What lines of the data below hold the string "tile"? Copy each one out.

* * * * * * * * *

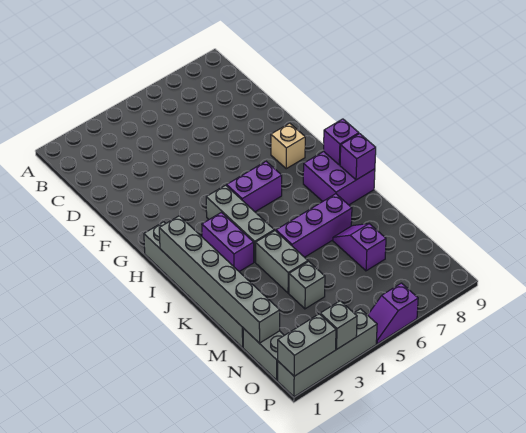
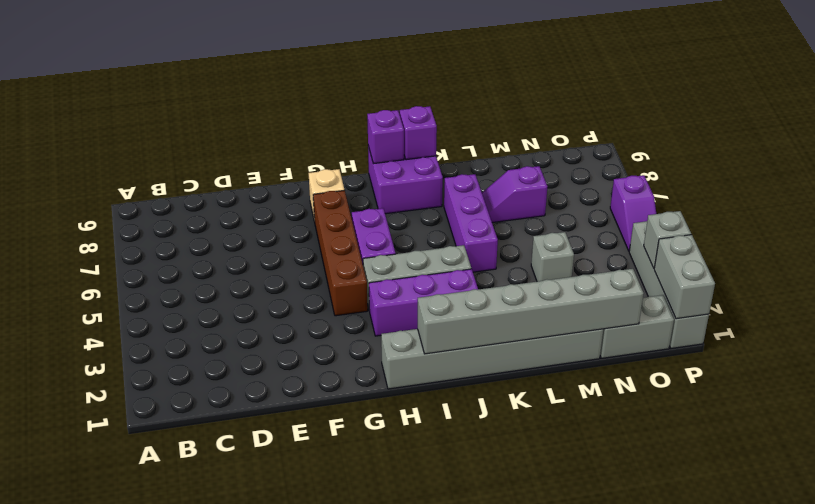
none -> brown brick G4:G7 level 1
purple brick I3:J3 level 1 -> purple brick H3:J3 level 1
grey brick K4:L4 level 1 -> none

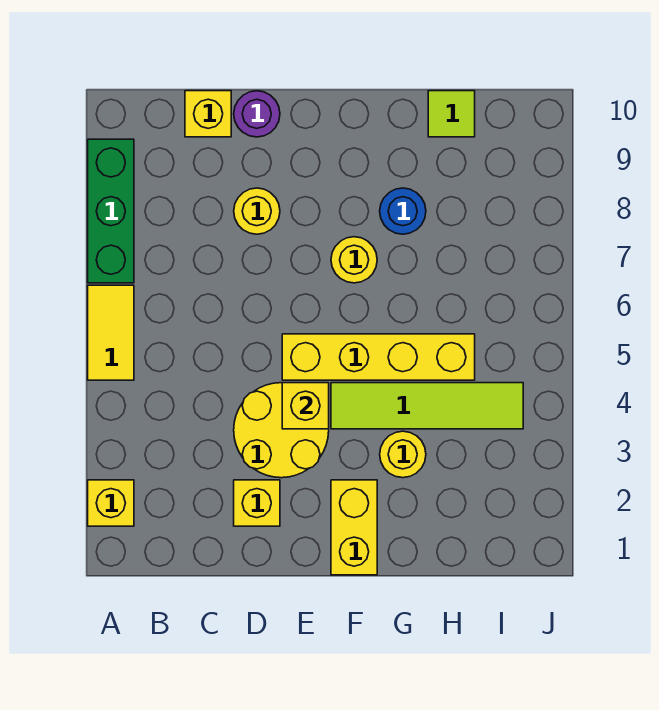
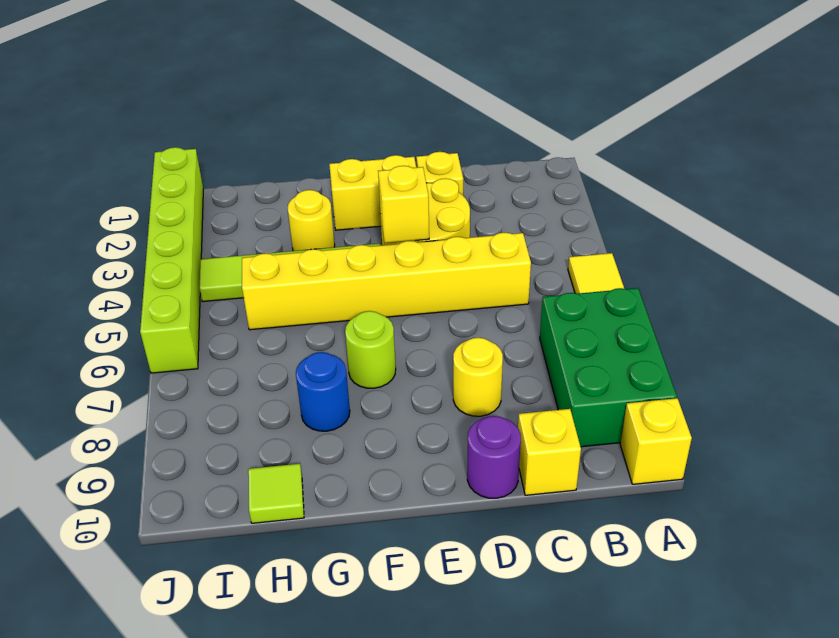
yellow brick A2 level 1 -> yellow brick A10 level 1
green brick A7:A9 level 1 -> green brick A7:B9 level 1
yellow brick E5:H5 level 1 -> yellow brick C5:H5 level 1
yellow brick F1:F2 level 1 -> yellow brick E2:F2 level 1
yellow round brick F7 level 1 -> lime round brick F7 level 1
none -> lime brick J1:J6 level 1

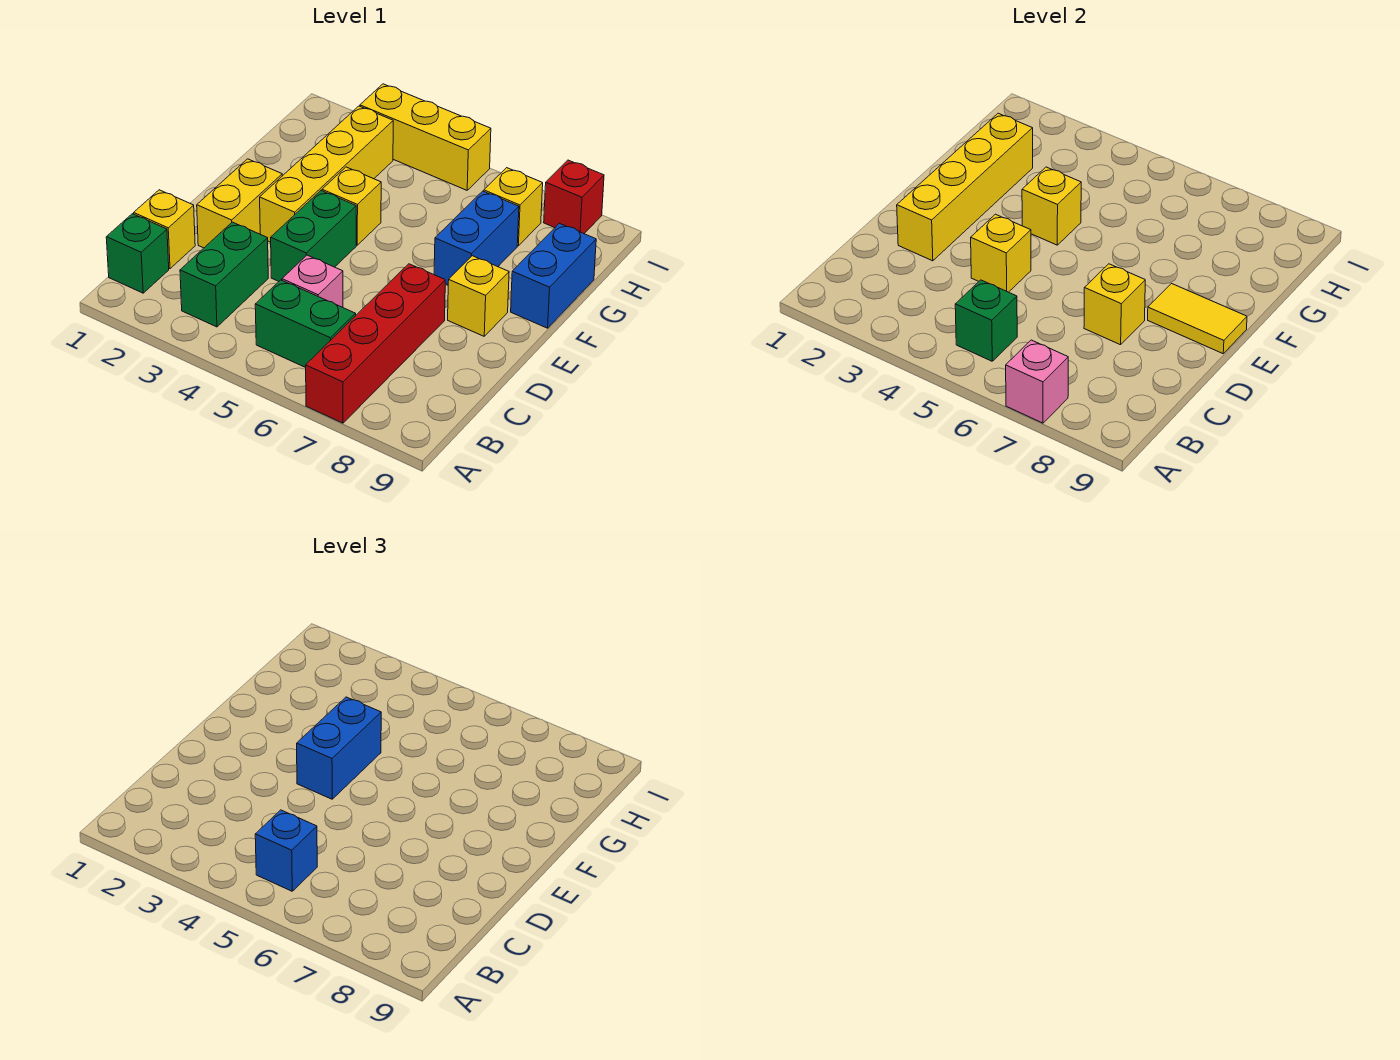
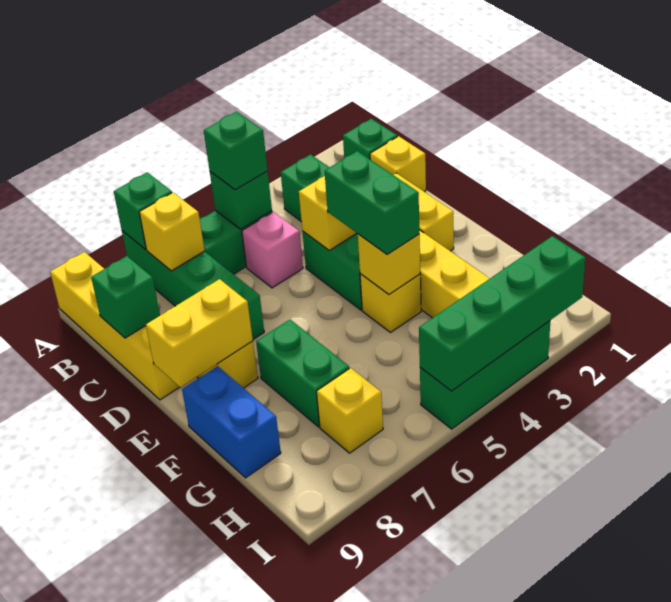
red brick A7:D7 level 1 -> green brick A7:D7 level 1
pink brick A7 level 2 -> green brick A7 level 2
blue brick B5 level 3 -> green brick B5 level 3
none -> green brick C9 level 2
yellow brick D2:G2 level 2 -> yellow brick A9:D9 level 1
yellow brick D7 level 2 -> yellow brick B7 level 2
blue brick E4:F4 level 3 -> green brick E4:F4 level 3
yellow tile E8:E9 level 2 -> yellow brick E8:E9 level 2
blue brick F7:G7 level 1 -> green brick F7:G7 level 1
none -> green brick I2:I5 level 2
yellow brick I3:I5 level 1 -> green brick I3:I5 level 1
red brick I8 level 1 -> none

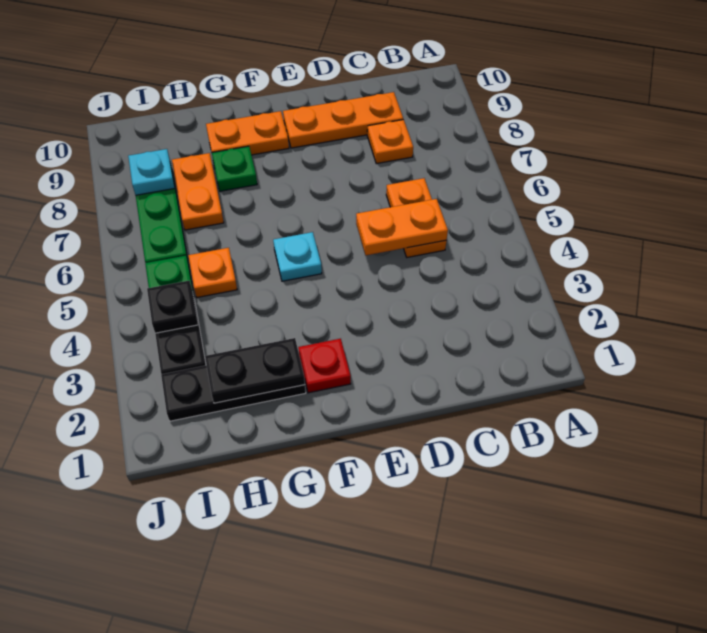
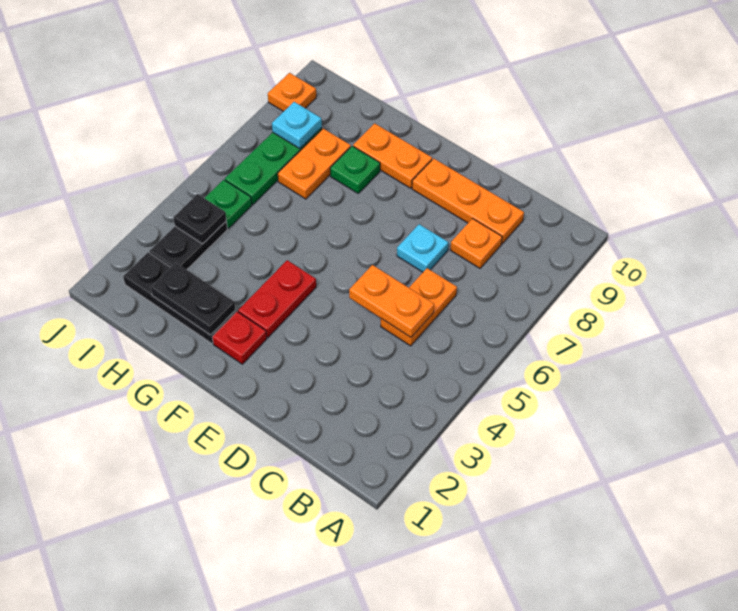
none -> red plate F3:F4 level 1
cyan plate F5 level 1 -> cyan plate D7 level 1
orange plate H5 level 1 -> orange plate J9 level 1

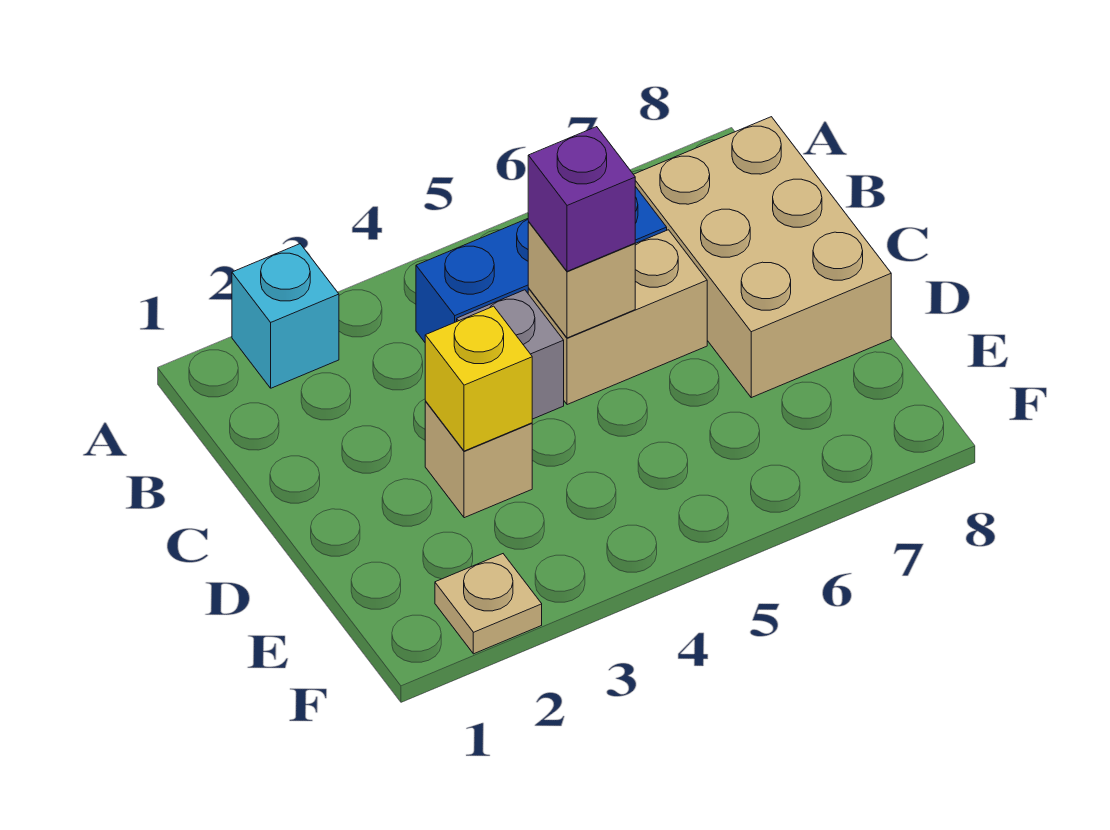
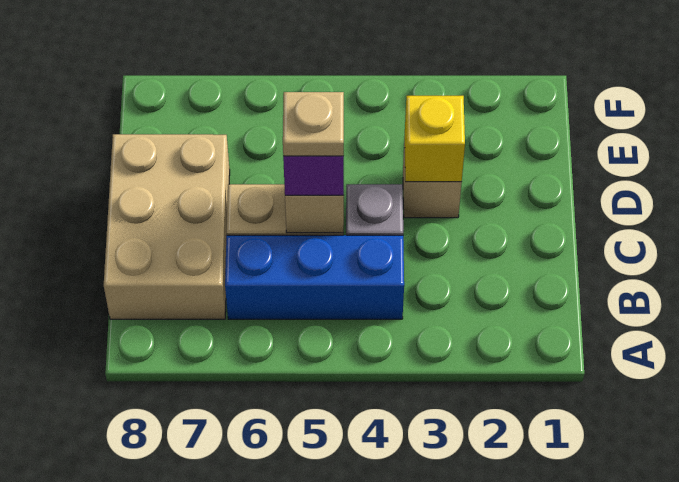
cyan brick A2 level 1 -> none
tan plate F2 level 1 -> tan plate C5 level 4

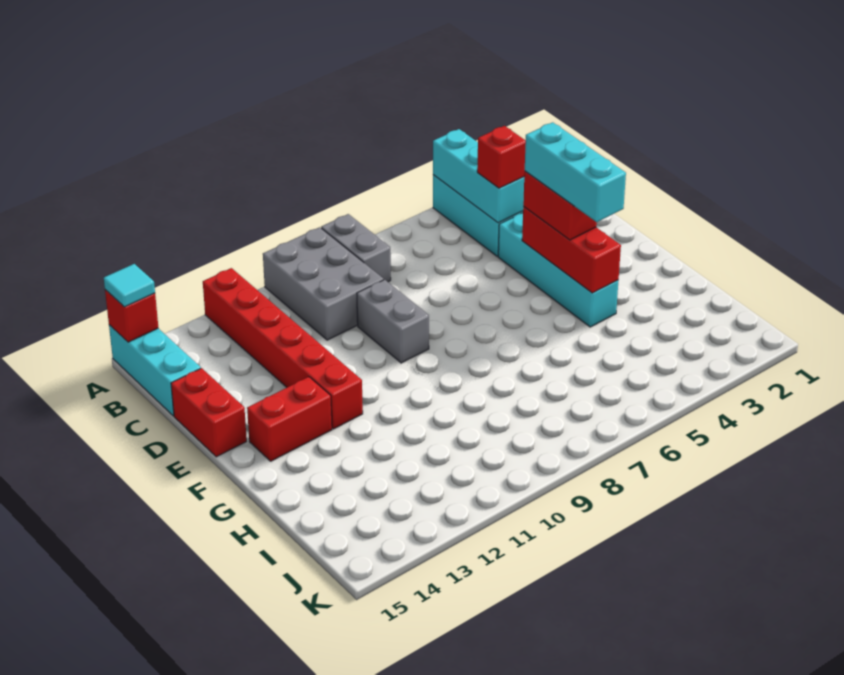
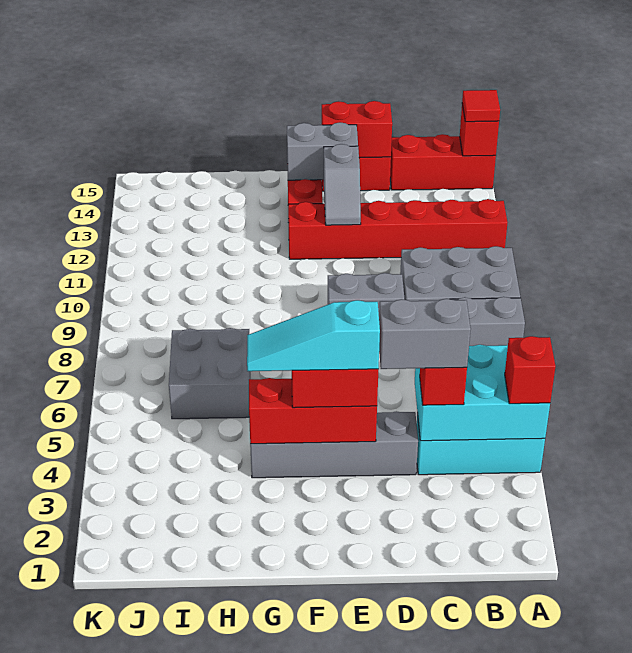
cyan brick A4:C4 level 2 -> cyan brick A4:C5 level 2
none -> red brick A4 level 3
cyan brick A15:C15 level 1 -> red brick A15:C15 level 1
cyan tile A15 level 3 -> red tile A15 level 3
none -> grey brick C4:D4 level 4
cyan brick D4:G4 level 1 -> grey brick D4:G4 level 1
none -> red brick D15:E15 level 2
cyan brick E4:G4 level 4 -> cyan slope E4:G4 level 4 top E
none -> grey slope E12:E13 level 2 top 13
none -> grey brick E14:F14 level 2
none -> grey brick H6:I7 level 1

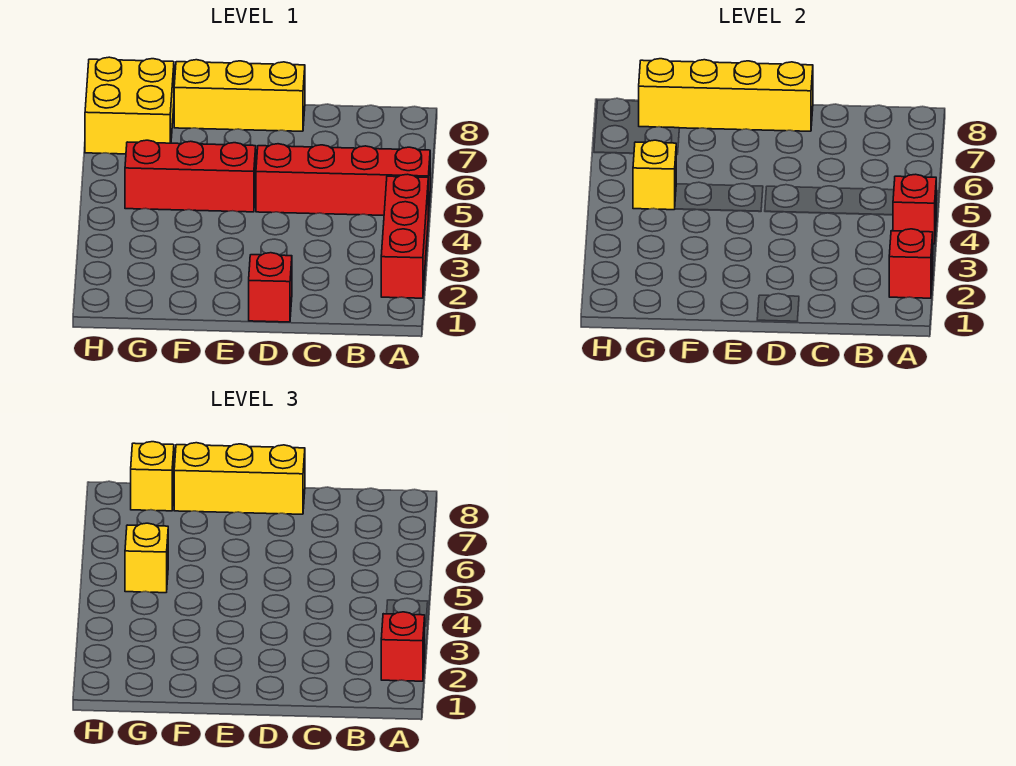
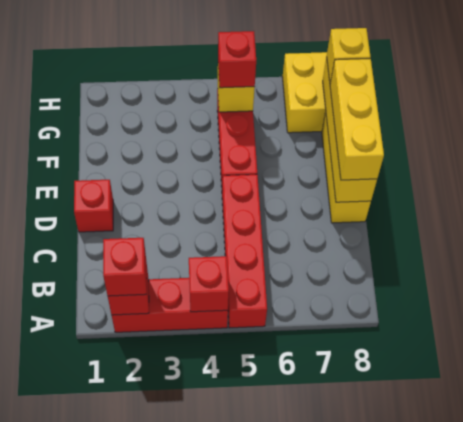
yellow brick G5 level 3 -> red brick G5 level 3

* * * * * * * * *

§ **Result of the exercise**
yellow tile E8:E9 level 2 -> yellow brick E8:E9 level 2
cyan tile A15 level 3 -> red tile A15 level 3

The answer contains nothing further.